In the material below, find each line holding the string "degrees" and copy it.

START Exercise inputs

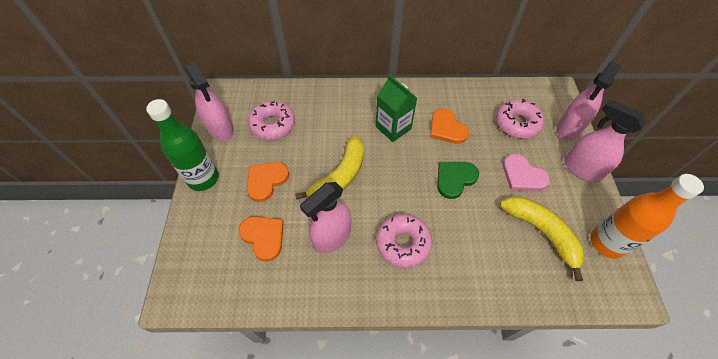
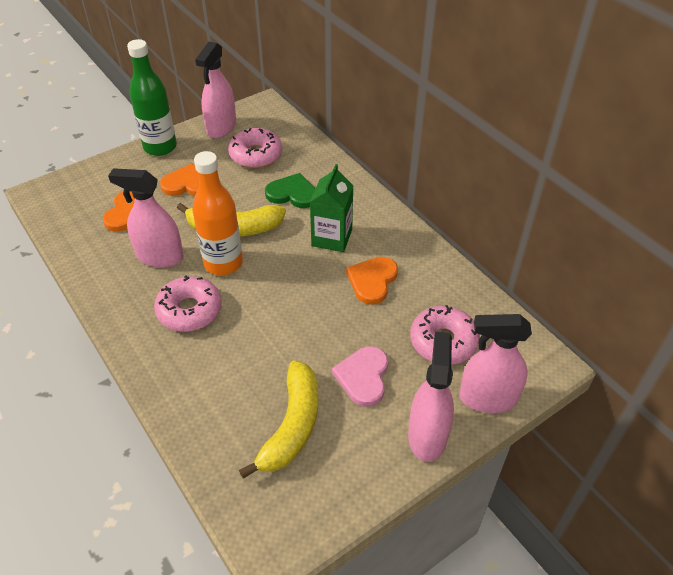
camera: 55 degrees right, 10 degrees down
(455, 179) = (305, 317): green heart -> green heart (292, 194)
(606, 243) = (327, 500): orange bottle -> orange bottle (223, 263)

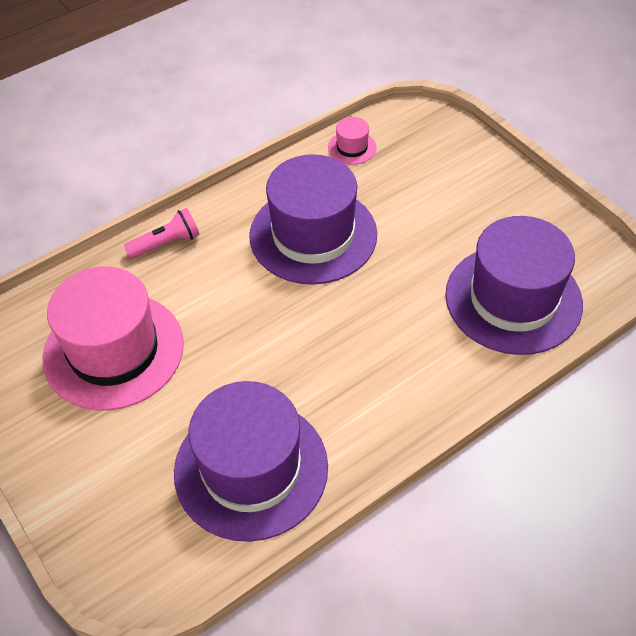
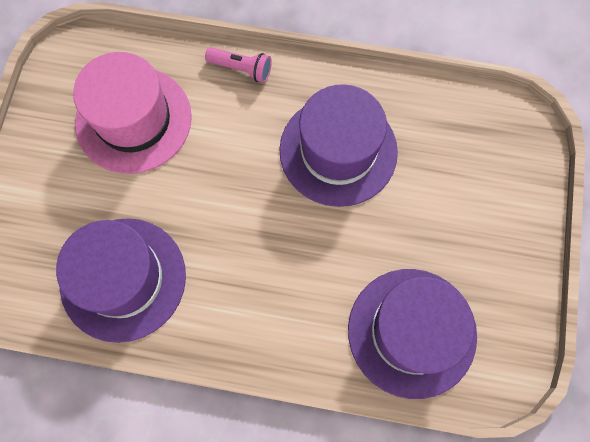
camera: 45 degrees right, 20 degrees up
(352, 147) = (445, 104): pink hat -> none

END Exercise inputs

Exercise answer ▸
camera: 55 degrees right, 10 degrees down
camera: 45 degrees right, 20 degrees up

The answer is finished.